Exercise aim
In the entries below, count every line that has the string "down", and answer with that count alone.
··· Dataset records
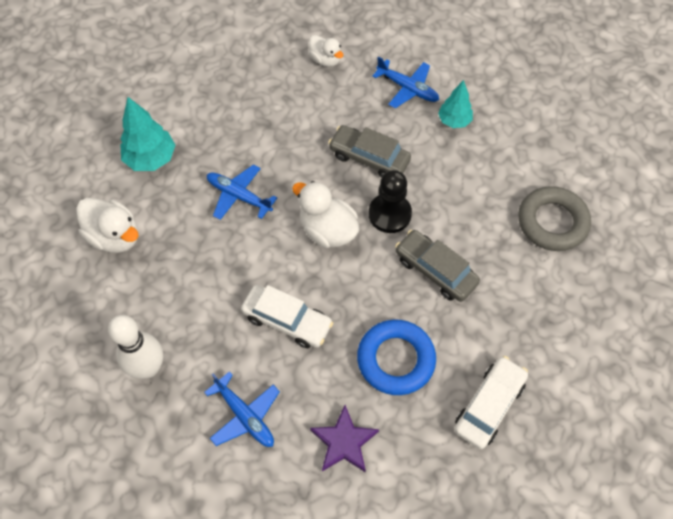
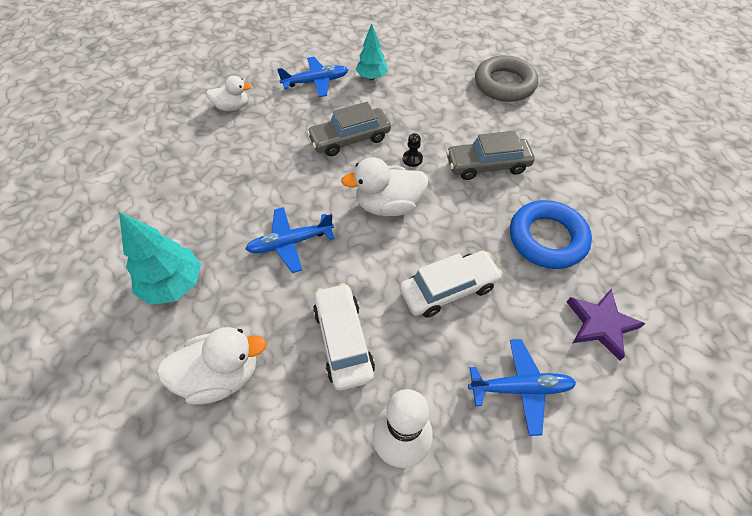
camera: 50 degrees left, 5 degrees down
(389, 214) = (412, 159): black pawn -> black pawn, size x0.47
(489, 406) = (629, 208): white car -> white car (343, 340)

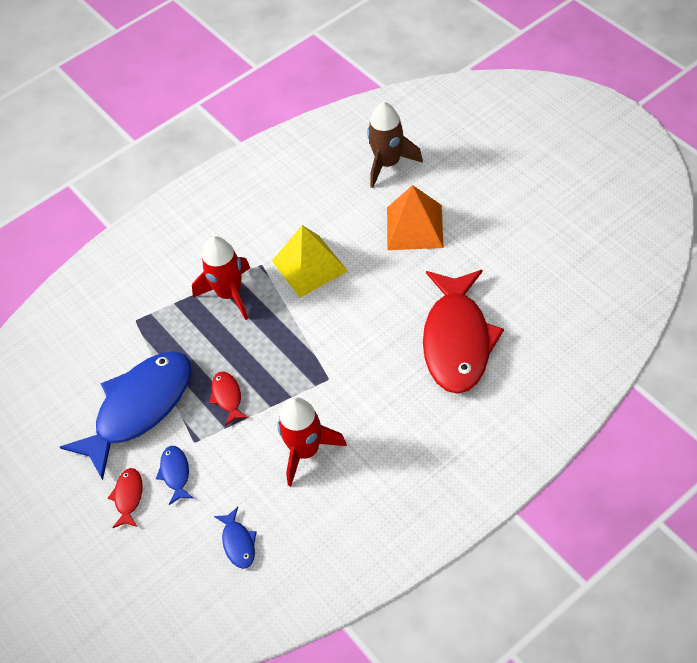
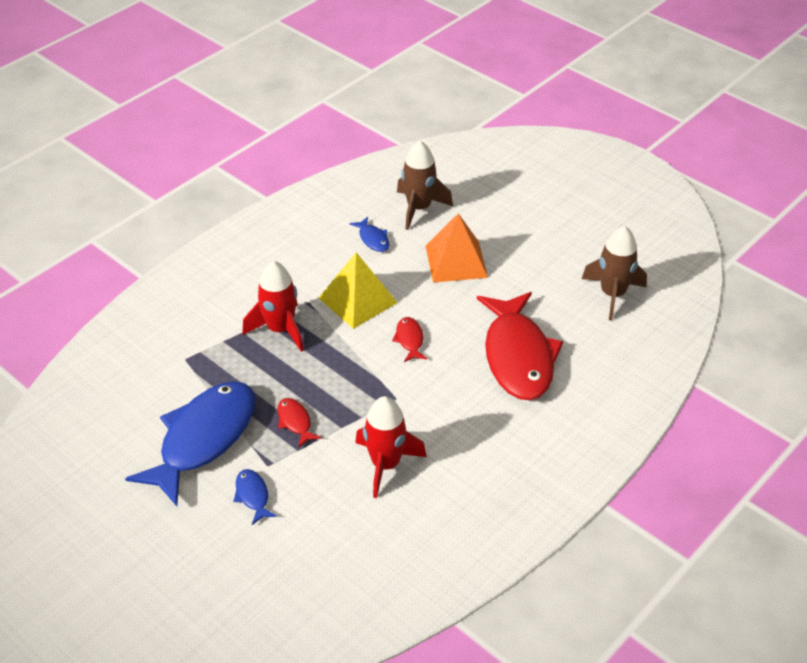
camera: 15 degrees left, 10 degrees down
(128, 497) = (206, 522): red fish -> red fish (409, 340)
(238, 543) = (331, 554): blue fish -> blue fish (373, 239)
(567, 275) = (612, 294): none -> brown rocket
······
Your response
2